## PROBLEM
In the copy, keep every record exact and leave out all images.
--- START ---
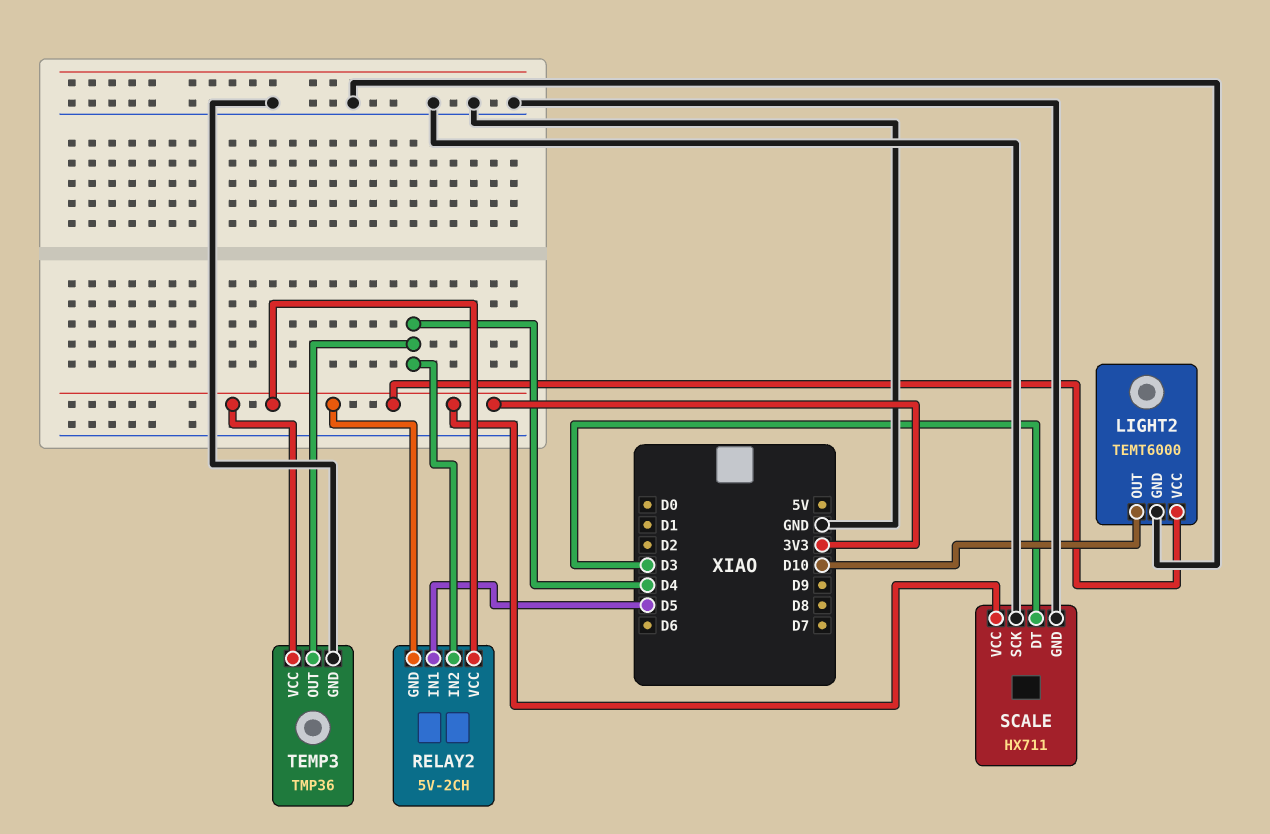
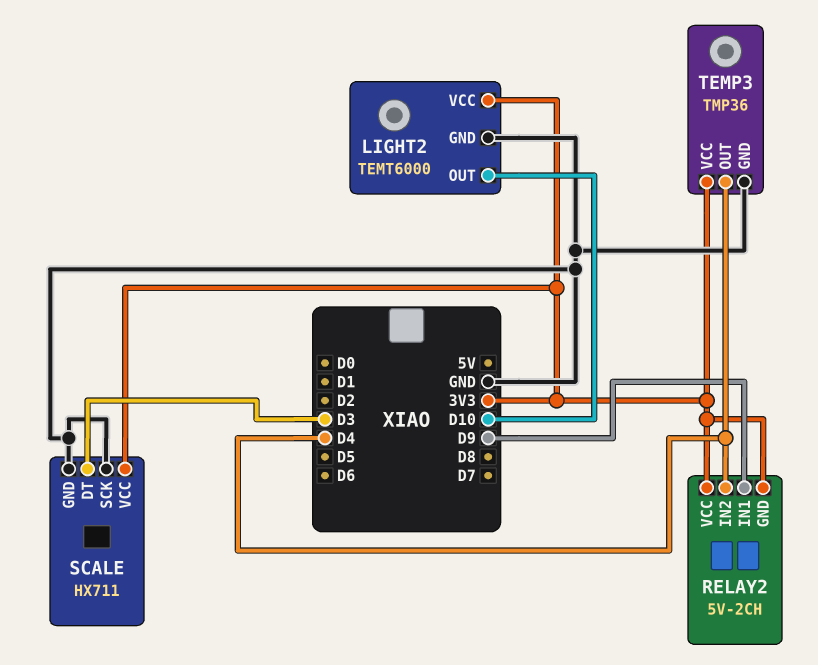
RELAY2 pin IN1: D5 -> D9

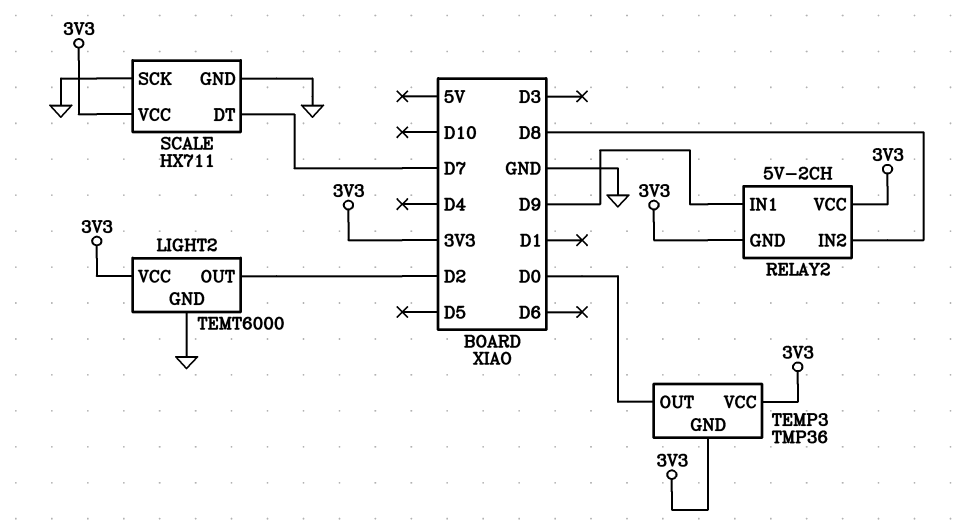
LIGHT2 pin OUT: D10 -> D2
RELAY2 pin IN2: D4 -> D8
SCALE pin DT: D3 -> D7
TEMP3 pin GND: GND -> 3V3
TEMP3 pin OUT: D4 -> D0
--- END ---
## SOLUTION TO THIS TASK
RELAY2 pin IN1: D5 -> D9

LIGHT2 pin OUT: D10 -> D2
RELAY2 pin IN2: D4 -> D8
SCALE pin DT: D3 -> D7
TEMP3 pin GND: GND -> 3V3
TEMP3 pin OUT: D4 -> D0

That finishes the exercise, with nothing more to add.